AVAILABLE DATA below:
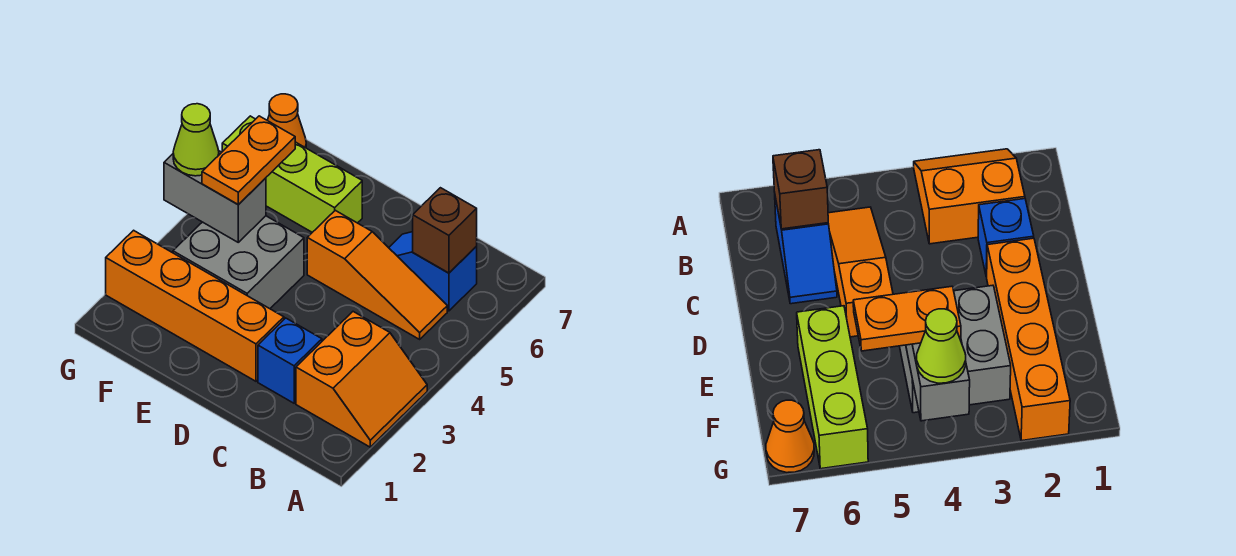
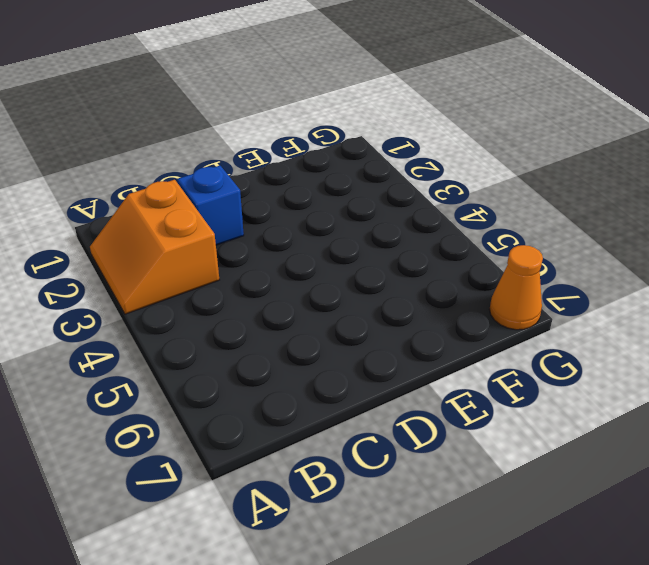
none -> orange slope B5:D5 level 1 top D
none -> blue slope B6:C6 level 1 top B
none -> orange brick D2:G2 level 1

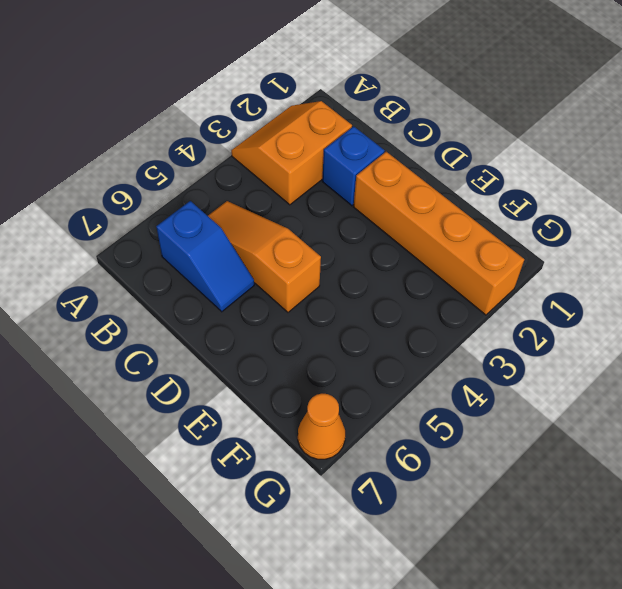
none -> grey brick E3:F4 level 1
none -> lime brick E6:G6 level 1
none -> brown brick B6 level 2

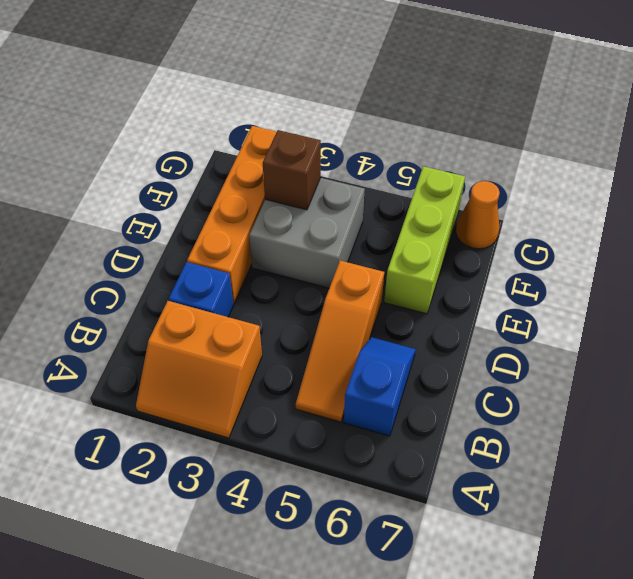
brown brick F3 level 2 -> brown brick B6 level 2
none -> grey brick F4:G4 level 2
none -> orange plate F4:F5 level 3
none -> lime cone G4 level 3

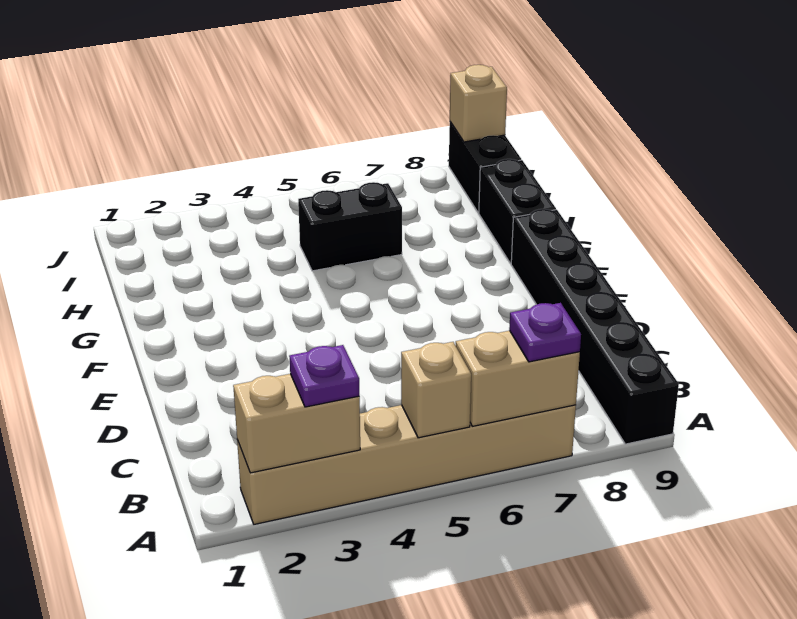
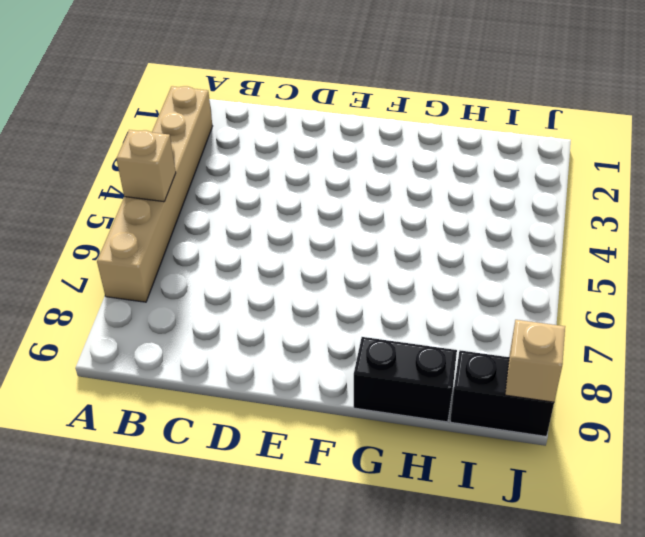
none -> black brick A9:F9 level 1
none -> black brick H5:H6 level 1

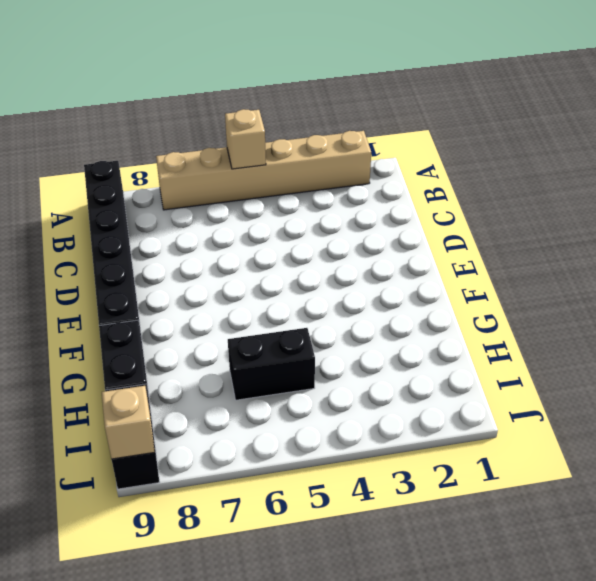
none -> tan brick A2:A3 level 2
none -> tan brick A6:A7 level 2

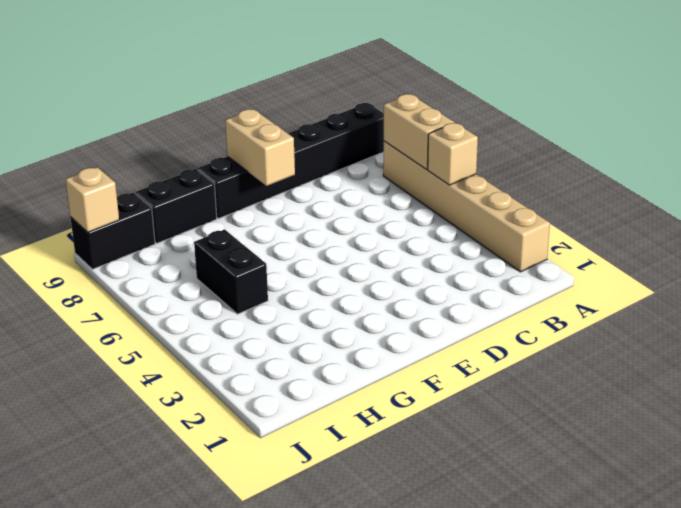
tan brick E8:E9 level 2 -> tan brick A2:A3 level 2
none -> purple plate A3 level 3
none -> purple plate A7 level 3

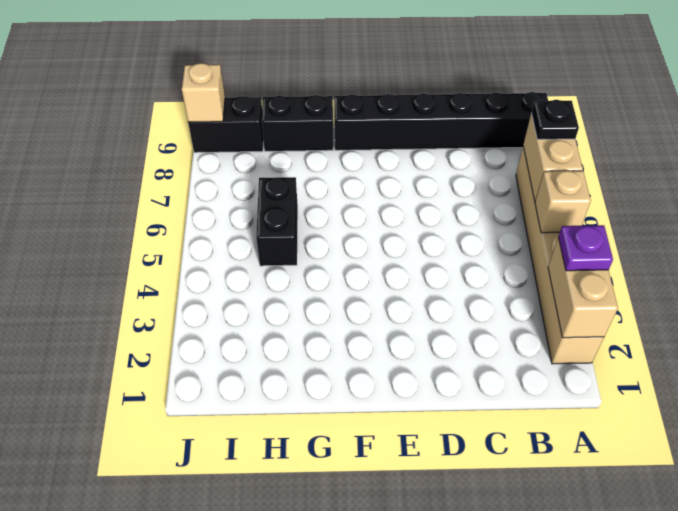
black plate A7 level 3 -> purple plate A7 level 3

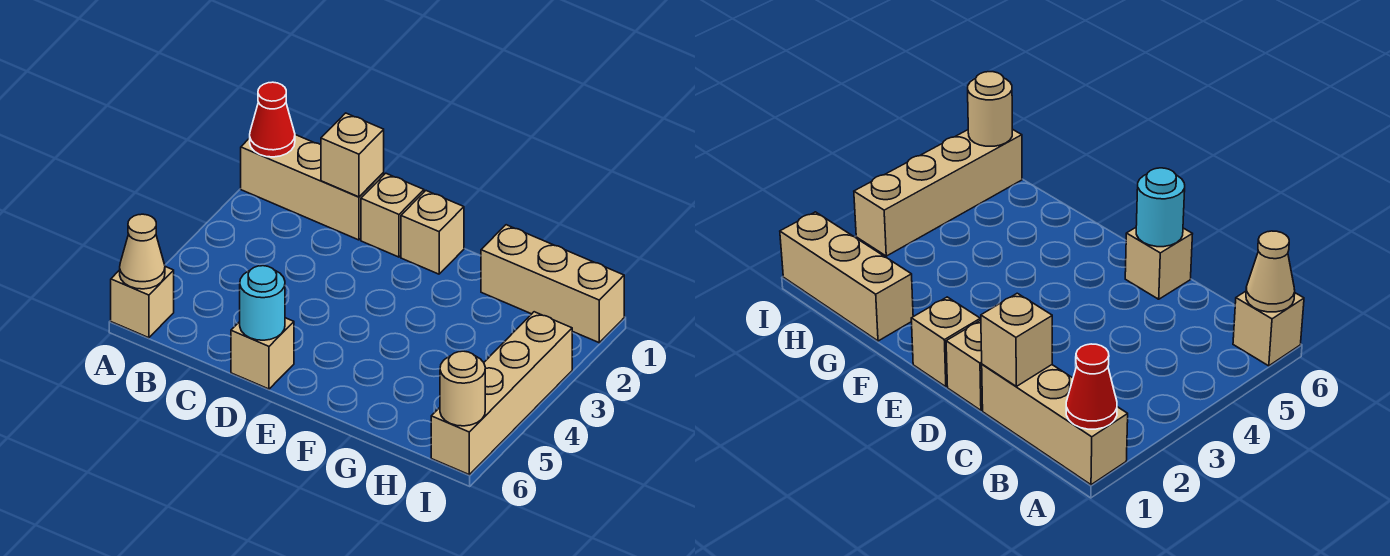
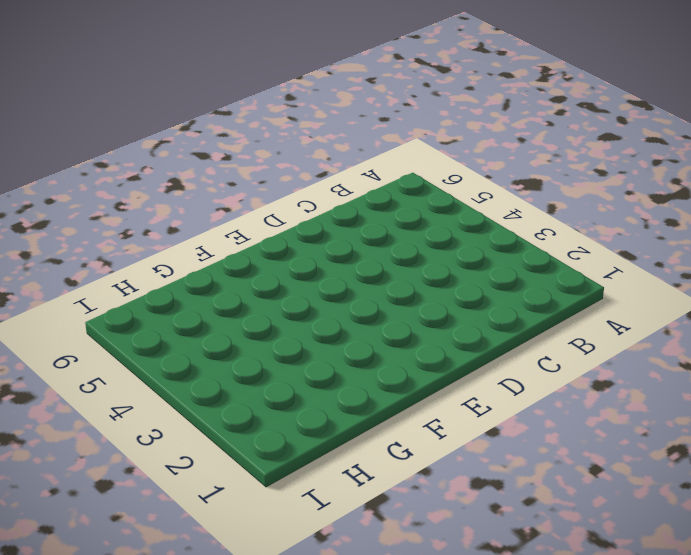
none -> tan brick A1:C1 level 1
none -> tan brick A6 level 1
none -> tan brick D1 level 1

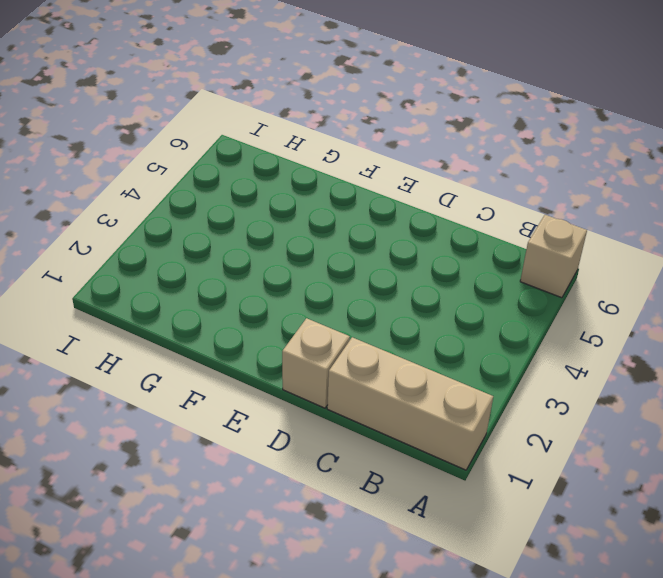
none -> tan brick D6 level 1
none -> tan brick E1 level 1
none -> tan brick G1:I1 level 1

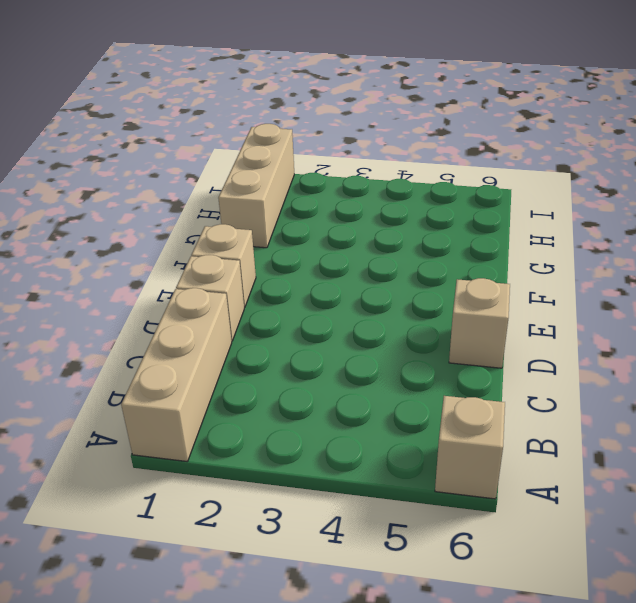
none -> tan brick I3:I6 level 1
none -> red cone A1 level 2
none -> tan cone A6 level 2

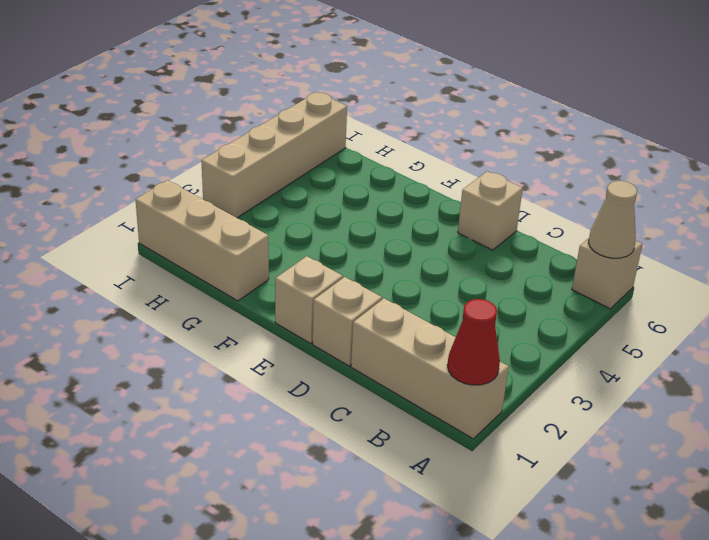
none -> tan brick C1 level 2
none -> cyan round brick D6 level 2
none -> tan round brick I6 level 2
End of AVAILABLE DATA.
State how many lines of the records above contain the word "black", and give only that number.

3